Dataset excerpts
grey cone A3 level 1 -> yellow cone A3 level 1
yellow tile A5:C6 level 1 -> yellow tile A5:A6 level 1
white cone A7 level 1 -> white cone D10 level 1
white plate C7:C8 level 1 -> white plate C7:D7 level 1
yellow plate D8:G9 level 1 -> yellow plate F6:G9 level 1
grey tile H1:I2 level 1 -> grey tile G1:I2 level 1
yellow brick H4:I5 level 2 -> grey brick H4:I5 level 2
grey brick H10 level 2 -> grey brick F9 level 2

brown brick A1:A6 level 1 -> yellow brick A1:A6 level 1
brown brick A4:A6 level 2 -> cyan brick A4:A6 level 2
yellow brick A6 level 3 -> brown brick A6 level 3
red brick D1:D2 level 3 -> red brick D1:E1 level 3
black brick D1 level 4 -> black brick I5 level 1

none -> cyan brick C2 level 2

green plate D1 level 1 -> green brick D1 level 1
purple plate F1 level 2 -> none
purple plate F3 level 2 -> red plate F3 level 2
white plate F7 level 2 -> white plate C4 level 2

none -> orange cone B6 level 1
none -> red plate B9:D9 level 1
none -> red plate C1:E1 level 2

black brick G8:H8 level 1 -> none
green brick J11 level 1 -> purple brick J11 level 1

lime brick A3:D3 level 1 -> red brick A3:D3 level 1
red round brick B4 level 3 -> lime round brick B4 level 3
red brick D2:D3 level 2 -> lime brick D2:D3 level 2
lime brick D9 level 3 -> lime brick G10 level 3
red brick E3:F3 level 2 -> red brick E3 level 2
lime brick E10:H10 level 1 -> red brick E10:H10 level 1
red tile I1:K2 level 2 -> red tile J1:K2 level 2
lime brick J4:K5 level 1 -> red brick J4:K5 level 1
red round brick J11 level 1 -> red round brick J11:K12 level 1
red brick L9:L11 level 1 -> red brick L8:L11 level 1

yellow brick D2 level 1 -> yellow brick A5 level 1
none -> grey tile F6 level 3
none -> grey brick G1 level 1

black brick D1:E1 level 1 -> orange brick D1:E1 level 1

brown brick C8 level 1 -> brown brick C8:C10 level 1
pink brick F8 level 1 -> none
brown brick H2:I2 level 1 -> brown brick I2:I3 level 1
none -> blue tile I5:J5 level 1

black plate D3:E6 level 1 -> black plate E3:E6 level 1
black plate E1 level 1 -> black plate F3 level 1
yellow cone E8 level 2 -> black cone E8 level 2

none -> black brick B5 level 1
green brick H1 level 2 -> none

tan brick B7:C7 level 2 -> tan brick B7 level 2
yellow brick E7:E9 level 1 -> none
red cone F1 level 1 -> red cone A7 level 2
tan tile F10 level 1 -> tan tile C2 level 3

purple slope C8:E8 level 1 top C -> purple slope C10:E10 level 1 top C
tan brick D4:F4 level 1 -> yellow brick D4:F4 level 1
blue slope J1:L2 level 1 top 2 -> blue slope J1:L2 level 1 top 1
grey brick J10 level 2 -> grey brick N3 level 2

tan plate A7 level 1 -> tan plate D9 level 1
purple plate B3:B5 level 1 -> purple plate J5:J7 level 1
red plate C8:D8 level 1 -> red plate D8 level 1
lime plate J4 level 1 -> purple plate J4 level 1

* _Work to complete_:
Repeat the data in full, exactly as supplied.

* _Result of the task_:
grey cone A3 level 1 -> yellow cone A3 level 1
yellow tile A5:C6 level 1 -> yellow tile A5:A6 level 1
white cone A7 level 1 -> white cone D10 level 1
white plate C7:C8 level 1 -> white plate C7:D7 level 1
yellow plate D8:G9 level 1 -> yellow plate F6:G9 level 1
grey tile H1:I2 level 1 -> grey tile G1:I2 level 1
yellow brick H4:I5 level 2 -> grey brick H4:I5 level 2
grey brick H10 level 2 -> grey brick F9 level 2

brown brick A1:A6 level 1 -> yellow brick A1:A6 level 1
brown brick A4:A6 level 2 -> cyan brick A4:A6 level 2
yellow brick A6 level 3 -> brown brick A6 level 3
red brick D1:D2 level 3 -> red brick D1:E1 level 3
black brick D1 level 4 -> black brick I5 level 1

none -> cyan brick C2 level 2

green plate D1 level 1 -> green brick D1 level 1
purple plate F1 level 2 -> none
purple plate F3 level 2 -> red plate F3 level 2
white plate F7 level 2 -> white plate C4 level 2

none -> orange cone B6 level 1
none -> red plate B9:D9 level 1
none -> red plate C1:E1 level 2

black brick G8:H8 level 1 -> none
green brick J11 level 1 -> purple brick J11 level 1

lime brick A3:D3 level 1 -> red brick A3:D3 level 1
red round brick B4 level 3 -> lime round brick B4 level 3
red brick D2:D3 level 2 -> lime brick D2:D3 level 2
lime brick D9 level 3 -> lime brick G10 level 3
red brick E3:F3 level 2 -> red brick E3 level 2
lime brick E10:H10 level 1 -> red brick E10:H10 level 1
red tile I1:K2 level 2 -> red tile J1:K2 level 2
lime brick J4:K5 level 1 -> red brick J4:K5 level 1
red round brick J11 level 1 -> red round brick J11:K12 level 1
red brick L9:L11 level 1 -> red brick L8:L11 level 1

yellow brick D2 level 1 -> yellow brick A5 level 1
none -> grey tile F6 level 3
none -> grey brick G1 level 1

black brick D1:E1 level 1 -> orange brick D1:E1 level 1

brown brick C8 level 1 -> brown brick C8:C10 level 1
pink brick F8 level 1 -> none
brown brick H2:I2 level 1 -> brown brick I2:I3 level 1
none -> blue tile I5:J5 level 1

black plate D3:E6 level 1 -> black plate E3:E6 level 1
black plate E1 level 1 -> black plate F3 level 1
yellow cone E8 level 2 -> black cone E8 level 2

none -> black brick B5 level 1
green brick H1 level 2 -> none

tan brick B7:C7 level 2 -> tan brick B7 level 2
yellow brick E7:E9 level 1 -> none
red cone F1 level 1 -> red cone A7 level 2
tan tile F10 level 1 -> tan tile C2 level 3

purple slope C8:E8 level 1 top C -> purple slope C10:E10 level 1 top C
tan brick D4:F4 level 1 -> yellow brick D4:F4 level 1
blue slope J1:L2 level 1 top 2 -> blue slope J1:L2 level 1 top 1
grey brick J10 level 2 -> grey brick N3 level 2

tan plate A7 level 1 -> tan plate D9 level 1
purple plate B3:B5 level 1 -> purple plate J5:J7 level 1
red plate C8:D8 level 1 -> red plate D8 level 1
lime plate J4 level 1 -> purple plate J4 level 1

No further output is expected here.